• _ABOUT THIS TASK_
In this exercise, write out the data word for word and leave every image out.

### INFORMATION PROVIDED

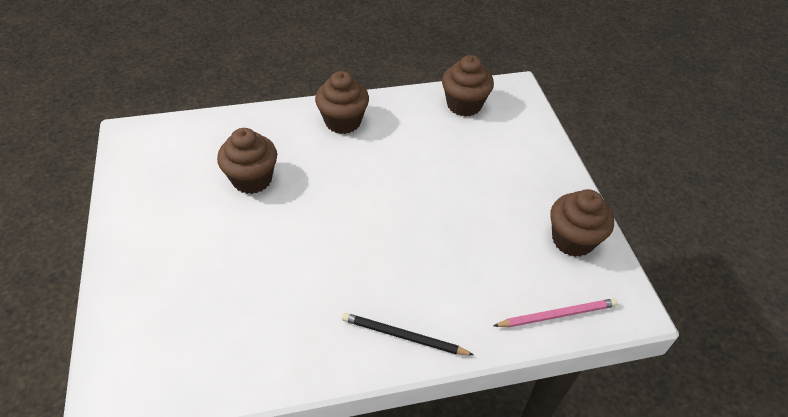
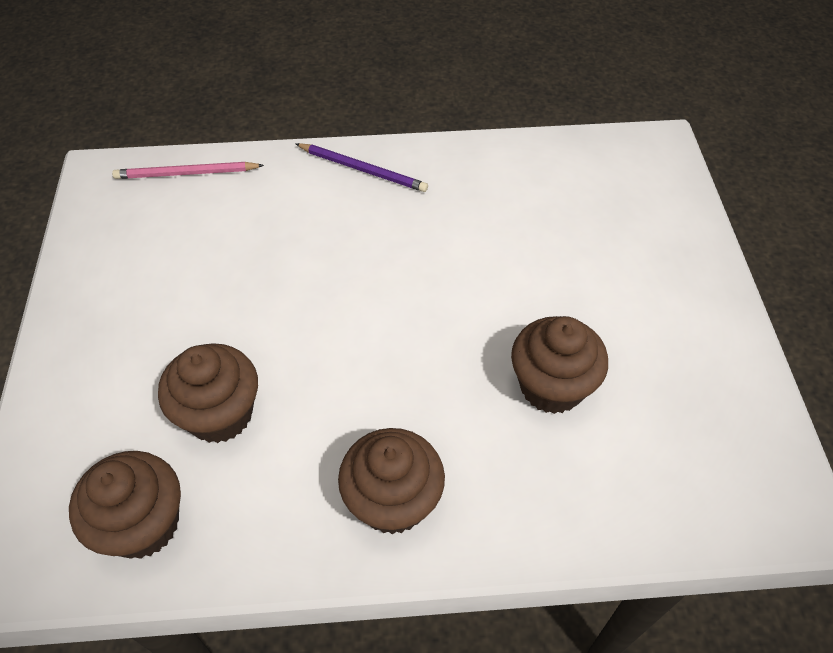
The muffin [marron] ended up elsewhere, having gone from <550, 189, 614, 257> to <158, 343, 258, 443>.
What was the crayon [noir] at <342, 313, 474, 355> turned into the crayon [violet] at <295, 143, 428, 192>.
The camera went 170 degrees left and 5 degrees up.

######

• _ANSWER_
The muffin [marron] ended up elsewhere, having gone from <550, 189, 614, 257> to <158, 343, 258, 443>.
What was the crayon [noir] at <342, 313, 474, 355> turned into the crayon [violet] at <295, 143, 428, 192>.
The camera went 170 degrees left and 5 degrees up.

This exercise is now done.